▸ EXERCISE REQUIREMENTS: Provide again, from the entries below, every line from the one containing "C104: 10pF (GND, SIG10)" through the one containing "R15: none -> 510 (CMP, SUM)", exactly as written, and no other line.

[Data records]
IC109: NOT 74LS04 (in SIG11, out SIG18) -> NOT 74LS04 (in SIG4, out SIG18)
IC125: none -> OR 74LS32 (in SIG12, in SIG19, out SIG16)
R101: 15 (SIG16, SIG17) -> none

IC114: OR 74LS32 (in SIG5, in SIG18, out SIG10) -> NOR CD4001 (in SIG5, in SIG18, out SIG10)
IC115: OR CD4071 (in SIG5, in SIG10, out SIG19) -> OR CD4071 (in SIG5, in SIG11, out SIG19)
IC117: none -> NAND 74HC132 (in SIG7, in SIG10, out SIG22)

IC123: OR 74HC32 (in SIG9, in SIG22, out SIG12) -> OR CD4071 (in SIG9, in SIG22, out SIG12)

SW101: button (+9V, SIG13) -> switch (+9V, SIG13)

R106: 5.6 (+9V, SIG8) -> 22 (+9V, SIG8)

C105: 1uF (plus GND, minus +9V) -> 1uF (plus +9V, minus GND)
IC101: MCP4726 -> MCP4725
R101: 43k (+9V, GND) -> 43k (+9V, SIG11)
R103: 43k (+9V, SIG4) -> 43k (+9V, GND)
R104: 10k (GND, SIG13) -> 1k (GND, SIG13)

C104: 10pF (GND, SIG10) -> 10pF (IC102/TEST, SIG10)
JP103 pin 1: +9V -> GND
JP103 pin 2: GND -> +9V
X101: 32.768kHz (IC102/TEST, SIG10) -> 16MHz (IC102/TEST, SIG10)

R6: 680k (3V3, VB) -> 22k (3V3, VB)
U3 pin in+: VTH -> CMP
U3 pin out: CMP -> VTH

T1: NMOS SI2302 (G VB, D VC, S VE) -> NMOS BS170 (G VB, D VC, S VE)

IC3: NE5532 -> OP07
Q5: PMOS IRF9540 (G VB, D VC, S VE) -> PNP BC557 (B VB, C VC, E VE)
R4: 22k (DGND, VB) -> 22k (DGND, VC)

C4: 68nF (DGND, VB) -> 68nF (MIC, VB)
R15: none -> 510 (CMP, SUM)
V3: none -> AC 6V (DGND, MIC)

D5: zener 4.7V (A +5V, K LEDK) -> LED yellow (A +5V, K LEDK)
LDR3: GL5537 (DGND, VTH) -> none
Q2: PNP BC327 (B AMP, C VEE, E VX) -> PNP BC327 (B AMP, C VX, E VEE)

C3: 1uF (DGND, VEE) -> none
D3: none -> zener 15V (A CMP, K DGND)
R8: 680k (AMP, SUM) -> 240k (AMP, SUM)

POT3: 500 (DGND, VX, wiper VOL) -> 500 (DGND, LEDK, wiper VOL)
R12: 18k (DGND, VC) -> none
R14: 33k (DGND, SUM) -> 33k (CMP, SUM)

▸ SOLVED PROBLEM:
C104: 10pF (GND, SIG10) -> 10pF (IC102/TEST, SIG10)
JP103 pin 1: +9V -> GND
JP103 pin 2: GND -> +9V
X101: 32.768kHz (IC102/TEST, SIG10) -> 16MHz (IC102/TEST, SIG10)

R6: 680k (3V3, VB) -> 22k (3V3, VB)
U3 pin in+: VTH -> CMP
U3 pin out: CMP -> VTH

T1: NMOS SI2302 (G VB, D VC, S VE) -> NMOS BS170 (G VB, D VC, S VE)

IC3: NE5532 -> OP07
Q5: PMOS IRF9540 (G VB, D VC, S VE) -> PNP BC557 (B VB, C VC, E VE)
R4: 22k (DGND, VB) -> 22k (DGND, VC)

C4: 68nF (DGND, VB) -> 68nF (MIC, VB)
R15: none -> 510 (CMP, SUM)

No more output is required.